Information supplied:

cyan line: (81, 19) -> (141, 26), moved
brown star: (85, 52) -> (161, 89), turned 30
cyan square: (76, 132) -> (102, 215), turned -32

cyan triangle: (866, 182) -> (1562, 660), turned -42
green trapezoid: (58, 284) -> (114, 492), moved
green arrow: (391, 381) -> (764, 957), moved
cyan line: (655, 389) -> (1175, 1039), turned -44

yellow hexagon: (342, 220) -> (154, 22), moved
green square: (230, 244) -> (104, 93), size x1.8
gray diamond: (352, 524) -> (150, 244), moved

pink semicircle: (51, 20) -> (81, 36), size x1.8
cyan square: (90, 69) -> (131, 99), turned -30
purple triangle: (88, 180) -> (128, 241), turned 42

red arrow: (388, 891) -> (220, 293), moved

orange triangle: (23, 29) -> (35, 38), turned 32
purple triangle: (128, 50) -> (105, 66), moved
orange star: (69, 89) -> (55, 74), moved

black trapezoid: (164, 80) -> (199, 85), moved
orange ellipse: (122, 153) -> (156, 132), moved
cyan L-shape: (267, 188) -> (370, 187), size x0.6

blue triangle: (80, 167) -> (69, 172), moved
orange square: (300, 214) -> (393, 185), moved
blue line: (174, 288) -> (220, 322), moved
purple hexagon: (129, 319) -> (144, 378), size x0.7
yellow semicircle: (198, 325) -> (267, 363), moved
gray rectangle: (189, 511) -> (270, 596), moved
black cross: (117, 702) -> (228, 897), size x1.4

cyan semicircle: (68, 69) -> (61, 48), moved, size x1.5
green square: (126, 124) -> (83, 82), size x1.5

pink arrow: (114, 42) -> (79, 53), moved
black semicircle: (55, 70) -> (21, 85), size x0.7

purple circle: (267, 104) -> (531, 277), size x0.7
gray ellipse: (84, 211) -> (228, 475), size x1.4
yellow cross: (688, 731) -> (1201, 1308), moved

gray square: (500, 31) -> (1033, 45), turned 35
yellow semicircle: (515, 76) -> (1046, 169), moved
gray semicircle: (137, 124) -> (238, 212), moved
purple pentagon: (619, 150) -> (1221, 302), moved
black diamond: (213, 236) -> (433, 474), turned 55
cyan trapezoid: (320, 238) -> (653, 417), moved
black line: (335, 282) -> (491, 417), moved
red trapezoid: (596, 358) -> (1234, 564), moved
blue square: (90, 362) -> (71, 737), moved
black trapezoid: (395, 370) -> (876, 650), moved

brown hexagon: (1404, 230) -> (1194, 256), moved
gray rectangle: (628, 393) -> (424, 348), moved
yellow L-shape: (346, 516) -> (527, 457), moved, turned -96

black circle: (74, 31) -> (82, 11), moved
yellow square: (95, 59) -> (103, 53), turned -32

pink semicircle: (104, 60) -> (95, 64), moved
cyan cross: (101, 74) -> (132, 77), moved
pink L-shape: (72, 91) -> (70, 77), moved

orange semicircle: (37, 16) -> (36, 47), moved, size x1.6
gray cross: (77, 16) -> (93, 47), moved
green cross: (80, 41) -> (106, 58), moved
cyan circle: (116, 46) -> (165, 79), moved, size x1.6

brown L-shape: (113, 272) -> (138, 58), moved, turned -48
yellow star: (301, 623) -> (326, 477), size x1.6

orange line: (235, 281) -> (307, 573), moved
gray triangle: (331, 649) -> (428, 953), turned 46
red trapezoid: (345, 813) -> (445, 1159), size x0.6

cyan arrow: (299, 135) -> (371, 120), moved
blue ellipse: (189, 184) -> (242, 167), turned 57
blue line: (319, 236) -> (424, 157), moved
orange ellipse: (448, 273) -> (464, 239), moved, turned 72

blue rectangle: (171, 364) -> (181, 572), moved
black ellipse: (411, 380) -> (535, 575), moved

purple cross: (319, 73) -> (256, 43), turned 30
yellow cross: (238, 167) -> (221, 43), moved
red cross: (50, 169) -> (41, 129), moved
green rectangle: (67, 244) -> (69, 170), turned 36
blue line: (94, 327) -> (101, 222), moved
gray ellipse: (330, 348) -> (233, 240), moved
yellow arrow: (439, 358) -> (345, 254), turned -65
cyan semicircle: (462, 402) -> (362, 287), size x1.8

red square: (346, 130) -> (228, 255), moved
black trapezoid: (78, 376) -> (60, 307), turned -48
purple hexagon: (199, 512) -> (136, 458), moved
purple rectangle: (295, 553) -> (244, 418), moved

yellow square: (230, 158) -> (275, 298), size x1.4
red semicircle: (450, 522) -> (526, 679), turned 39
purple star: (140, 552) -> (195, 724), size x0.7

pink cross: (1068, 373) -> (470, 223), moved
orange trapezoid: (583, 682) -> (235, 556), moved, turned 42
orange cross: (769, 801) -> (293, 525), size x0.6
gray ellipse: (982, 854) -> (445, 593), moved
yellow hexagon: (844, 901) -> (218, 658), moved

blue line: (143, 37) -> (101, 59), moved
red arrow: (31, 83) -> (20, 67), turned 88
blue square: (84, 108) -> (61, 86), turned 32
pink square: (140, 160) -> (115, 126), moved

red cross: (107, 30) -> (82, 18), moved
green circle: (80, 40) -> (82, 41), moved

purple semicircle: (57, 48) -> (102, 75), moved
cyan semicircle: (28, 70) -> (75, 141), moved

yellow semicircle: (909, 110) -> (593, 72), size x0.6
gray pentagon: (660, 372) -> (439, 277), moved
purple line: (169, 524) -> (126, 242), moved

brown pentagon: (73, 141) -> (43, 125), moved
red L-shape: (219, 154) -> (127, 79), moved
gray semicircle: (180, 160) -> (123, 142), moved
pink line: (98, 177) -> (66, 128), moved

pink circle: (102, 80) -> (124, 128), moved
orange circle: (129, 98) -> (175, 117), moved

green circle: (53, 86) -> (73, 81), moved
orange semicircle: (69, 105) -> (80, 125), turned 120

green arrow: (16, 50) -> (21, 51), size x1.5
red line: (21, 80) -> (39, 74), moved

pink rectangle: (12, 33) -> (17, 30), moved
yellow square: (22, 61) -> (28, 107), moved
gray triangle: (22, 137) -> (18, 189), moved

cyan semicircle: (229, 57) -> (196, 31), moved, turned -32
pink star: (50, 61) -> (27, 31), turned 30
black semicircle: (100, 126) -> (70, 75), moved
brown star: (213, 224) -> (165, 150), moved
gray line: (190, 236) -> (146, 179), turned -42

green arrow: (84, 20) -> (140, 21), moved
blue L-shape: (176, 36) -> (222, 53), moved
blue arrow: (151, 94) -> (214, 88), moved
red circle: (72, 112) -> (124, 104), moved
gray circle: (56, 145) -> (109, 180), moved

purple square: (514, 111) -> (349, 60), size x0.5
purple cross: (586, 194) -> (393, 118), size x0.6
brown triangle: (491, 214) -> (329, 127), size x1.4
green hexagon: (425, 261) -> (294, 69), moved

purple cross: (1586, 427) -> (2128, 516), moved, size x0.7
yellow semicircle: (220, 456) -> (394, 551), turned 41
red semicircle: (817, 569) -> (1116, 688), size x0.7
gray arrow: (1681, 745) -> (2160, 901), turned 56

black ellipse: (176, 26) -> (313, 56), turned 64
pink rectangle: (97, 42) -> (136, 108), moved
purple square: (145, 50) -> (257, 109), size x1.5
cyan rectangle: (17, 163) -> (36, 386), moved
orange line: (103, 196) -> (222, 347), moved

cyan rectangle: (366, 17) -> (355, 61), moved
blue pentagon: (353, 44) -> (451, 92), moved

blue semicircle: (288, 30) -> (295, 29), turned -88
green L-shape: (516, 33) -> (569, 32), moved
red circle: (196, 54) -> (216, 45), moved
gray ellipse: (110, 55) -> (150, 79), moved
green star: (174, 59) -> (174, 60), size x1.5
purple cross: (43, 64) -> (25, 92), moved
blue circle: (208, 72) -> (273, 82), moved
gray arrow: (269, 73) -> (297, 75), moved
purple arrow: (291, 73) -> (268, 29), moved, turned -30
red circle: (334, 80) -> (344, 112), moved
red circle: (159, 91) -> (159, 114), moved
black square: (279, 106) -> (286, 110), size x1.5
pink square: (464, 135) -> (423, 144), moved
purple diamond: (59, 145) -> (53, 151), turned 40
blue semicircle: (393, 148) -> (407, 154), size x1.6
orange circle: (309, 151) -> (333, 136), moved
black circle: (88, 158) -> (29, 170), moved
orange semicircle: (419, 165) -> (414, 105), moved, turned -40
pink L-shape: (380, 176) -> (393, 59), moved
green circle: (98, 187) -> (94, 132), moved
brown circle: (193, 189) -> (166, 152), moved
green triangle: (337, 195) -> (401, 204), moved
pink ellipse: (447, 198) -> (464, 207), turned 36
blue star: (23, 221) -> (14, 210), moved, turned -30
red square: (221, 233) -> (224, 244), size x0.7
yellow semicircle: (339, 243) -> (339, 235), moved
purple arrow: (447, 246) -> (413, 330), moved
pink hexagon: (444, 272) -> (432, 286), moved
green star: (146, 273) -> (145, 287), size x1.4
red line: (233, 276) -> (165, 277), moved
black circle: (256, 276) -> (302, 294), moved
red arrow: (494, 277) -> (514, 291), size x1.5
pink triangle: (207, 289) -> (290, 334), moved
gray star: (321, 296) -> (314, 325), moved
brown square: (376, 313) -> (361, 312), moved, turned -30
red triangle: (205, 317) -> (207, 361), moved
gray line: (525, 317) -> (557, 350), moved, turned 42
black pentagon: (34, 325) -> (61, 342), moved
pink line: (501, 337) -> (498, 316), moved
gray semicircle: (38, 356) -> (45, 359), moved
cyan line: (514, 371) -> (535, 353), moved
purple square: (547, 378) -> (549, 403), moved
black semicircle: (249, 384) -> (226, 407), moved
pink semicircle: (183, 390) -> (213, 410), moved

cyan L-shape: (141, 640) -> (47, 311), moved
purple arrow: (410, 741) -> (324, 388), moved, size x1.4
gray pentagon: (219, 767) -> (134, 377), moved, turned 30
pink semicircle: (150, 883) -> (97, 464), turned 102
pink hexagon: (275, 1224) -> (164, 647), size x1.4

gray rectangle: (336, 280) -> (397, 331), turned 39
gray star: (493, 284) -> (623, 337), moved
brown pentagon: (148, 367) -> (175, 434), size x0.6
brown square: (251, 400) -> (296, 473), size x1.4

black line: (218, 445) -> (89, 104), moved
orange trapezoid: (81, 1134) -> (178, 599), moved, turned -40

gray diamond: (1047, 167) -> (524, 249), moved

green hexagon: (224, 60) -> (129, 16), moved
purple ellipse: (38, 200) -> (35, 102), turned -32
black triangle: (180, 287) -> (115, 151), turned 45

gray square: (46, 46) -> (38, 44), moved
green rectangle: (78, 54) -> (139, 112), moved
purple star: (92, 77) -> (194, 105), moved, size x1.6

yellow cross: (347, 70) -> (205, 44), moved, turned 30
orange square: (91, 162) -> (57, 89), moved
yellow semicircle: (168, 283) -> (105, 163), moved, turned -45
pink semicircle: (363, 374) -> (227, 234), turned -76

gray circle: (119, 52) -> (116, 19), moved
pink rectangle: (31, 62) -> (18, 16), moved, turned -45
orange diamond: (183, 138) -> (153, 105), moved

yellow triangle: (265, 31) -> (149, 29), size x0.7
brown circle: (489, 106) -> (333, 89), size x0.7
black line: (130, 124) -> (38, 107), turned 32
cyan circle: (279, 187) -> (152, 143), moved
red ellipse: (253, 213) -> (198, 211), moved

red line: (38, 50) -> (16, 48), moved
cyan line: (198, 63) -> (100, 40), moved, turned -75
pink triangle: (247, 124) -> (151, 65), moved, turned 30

Task goal:
Starting at the line with "cyan L-shape: (141, 640) -> (47, 311), moved" and ending at the line with "black triangle: (180, 287)", print each line of the listing above exactly, with no other lines.

Solution to the exercise:
cyan L-shape: (141, 640) -> (47, 311), moved
purple arrow: (410, 741) -> (324, 388), moved, size x1.4
gray pentagon: (219, 767) -> (134, 377), moved, turned 30
pink semicircle: (150, 883) -> (97, 464), turned 102
pink hexagon: (275, 1224) -> (164, 647), size x1.4

gray rectangle: (336, 280) -> (397, 331), turned 39
gray star: (493, 284) -> (623, 337), moved
brown pentagon: (148, 367) -> (175, 434), size x0.6
brown square: (251, 400) -> (296, 473), size x1.4

black line: (218, 445) -> (89, 104), moved
orange trapezoid: (81, 1134) -> (178, 599), moved, turned -40

gray diamond: (1047, 167) -> (524, 249), moved

green hexagon: (224, 60) -> (129, 16), moved
purple ellipse: (38, 200) -> (35, 102), turned -32
black triangle: (180, 287) -> (115, 151), turned 45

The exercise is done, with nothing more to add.